Written task.
Count the lines of the data below that contain the string "kern", treating uppercase and lowercase letters as distinct. Reply with the number alone.

Data to process.
------

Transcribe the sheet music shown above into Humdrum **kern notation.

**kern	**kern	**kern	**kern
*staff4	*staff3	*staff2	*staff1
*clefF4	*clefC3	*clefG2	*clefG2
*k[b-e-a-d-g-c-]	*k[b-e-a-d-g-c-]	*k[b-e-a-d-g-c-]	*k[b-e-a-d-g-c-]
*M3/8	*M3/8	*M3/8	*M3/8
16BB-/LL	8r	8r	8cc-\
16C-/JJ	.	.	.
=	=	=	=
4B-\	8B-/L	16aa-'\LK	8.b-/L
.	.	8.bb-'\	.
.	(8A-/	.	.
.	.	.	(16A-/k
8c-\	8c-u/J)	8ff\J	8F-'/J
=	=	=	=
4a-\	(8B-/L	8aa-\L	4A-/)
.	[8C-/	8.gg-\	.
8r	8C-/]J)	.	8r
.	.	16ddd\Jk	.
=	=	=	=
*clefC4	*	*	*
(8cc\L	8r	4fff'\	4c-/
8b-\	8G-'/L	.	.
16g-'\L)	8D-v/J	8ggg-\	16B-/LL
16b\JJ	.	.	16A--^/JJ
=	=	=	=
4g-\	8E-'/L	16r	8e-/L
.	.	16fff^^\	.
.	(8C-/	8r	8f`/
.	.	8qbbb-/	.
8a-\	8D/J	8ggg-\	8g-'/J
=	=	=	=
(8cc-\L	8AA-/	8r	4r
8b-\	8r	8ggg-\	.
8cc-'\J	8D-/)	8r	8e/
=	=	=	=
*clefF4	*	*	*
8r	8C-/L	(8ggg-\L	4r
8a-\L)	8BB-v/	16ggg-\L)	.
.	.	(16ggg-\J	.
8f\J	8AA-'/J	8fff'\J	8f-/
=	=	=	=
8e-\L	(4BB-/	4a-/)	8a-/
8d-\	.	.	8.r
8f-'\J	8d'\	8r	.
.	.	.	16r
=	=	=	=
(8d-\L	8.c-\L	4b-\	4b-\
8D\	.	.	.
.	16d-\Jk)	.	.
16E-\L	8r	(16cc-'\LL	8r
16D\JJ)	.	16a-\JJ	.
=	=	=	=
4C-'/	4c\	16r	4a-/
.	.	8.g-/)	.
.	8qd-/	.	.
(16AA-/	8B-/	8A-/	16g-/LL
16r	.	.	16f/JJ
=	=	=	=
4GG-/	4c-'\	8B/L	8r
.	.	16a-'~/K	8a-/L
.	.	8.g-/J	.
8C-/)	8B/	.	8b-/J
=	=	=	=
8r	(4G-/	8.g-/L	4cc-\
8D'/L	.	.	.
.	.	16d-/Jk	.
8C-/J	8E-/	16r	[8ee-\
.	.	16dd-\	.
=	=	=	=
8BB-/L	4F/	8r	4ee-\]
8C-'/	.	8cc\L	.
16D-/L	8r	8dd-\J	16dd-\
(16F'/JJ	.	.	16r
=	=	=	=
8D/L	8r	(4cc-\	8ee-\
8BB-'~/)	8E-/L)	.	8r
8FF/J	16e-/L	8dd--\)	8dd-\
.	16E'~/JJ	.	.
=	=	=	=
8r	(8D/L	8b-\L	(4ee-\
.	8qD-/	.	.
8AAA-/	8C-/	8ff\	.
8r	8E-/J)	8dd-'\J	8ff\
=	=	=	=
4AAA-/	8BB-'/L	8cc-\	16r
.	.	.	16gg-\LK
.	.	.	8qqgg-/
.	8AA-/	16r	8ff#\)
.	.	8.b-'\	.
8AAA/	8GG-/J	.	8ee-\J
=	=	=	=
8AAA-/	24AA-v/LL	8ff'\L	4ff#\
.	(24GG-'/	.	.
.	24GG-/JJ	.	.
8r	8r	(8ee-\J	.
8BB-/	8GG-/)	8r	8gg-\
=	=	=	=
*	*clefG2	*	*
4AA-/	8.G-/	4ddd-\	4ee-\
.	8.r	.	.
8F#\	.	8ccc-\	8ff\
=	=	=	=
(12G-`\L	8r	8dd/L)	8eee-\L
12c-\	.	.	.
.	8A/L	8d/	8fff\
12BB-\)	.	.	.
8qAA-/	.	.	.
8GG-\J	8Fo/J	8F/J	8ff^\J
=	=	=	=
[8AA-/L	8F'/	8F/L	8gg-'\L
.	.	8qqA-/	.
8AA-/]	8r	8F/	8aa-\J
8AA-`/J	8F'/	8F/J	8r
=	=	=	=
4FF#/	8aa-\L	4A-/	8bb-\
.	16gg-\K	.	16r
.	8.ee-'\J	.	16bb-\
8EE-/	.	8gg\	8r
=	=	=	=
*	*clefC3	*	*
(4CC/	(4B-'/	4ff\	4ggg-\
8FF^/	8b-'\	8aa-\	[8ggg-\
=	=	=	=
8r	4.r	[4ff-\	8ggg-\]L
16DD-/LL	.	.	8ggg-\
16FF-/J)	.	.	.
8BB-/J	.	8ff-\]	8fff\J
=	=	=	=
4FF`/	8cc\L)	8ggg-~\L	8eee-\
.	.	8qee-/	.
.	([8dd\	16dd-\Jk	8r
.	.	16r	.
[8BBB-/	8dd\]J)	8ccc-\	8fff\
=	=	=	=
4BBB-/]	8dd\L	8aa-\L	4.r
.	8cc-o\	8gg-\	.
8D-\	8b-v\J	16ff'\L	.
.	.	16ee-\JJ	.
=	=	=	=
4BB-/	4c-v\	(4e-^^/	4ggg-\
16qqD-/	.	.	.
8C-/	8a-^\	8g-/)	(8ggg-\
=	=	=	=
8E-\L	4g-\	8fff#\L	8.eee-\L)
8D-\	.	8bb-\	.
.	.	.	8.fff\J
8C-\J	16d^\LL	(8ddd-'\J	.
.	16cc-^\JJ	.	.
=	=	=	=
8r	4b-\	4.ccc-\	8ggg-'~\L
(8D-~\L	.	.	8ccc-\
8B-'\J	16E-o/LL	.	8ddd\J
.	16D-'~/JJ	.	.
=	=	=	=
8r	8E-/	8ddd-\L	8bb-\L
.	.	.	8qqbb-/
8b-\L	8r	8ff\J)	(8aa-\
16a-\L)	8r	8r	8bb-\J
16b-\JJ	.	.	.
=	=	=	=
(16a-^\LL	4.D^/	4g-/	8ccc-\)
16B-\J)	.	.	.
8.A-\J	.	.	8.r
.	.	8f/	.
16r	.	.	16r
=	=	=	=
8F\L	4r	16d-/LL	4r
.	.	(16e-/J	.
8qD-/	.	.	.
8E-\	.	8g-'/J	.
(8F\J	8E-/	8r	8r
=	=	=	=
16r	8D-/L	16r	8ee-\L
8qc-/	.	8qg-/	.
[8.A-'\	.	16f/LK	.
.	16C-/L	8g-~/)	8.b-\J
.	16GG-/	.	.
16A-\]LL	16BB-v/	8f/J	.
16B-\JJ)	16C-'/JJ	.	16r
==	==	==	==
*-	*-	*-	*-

------

Result.
2